:: The problem ::
Update the part that opens with the line containing "Return every road" and closes with the line containing "road 3 (track): [(225,314),(215,440),(245,508)]" by changing "excluded" to "left out", leaving everything else the same.

:: Supplied data ::

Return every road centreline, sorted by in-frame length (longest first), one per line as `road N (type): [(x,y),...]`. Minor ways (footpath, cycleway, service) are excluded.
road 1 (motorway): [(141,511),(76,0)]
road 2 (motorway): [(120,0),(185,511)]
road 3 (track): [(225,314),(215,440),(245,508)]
--
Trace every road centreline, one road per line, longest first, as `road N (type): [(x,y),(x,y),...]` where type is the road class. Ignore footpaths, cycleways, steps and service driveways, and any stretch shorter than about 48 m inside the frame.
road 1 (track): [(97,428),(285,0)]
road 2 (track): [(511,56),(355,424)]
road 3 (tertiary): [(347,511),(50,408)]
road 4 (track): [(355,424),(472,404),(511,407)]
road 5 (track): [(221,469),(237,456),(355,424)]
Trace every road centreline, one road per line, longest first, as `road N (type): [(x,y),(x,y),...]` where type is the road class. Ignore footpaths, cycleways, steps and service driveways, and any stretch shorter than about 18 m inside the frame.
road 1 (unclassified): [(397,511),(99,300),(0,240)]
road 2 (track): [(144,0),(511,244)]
---
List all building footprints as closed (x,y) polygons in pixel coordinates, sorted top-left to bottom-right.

:: Solution to the exercise ::
Return every road centreline, sorted by in-frame length (longest first), one per line as `road N (type): [(x,y),...]`. Minor ways (footpath, cycleway, service) are left out.
road 1 (motorway): [(141,511),(76,0)]
road 2 (motorway): [(120,0),(185,511)]
road 3 (track): [(225,314),(215,440),(245,508)]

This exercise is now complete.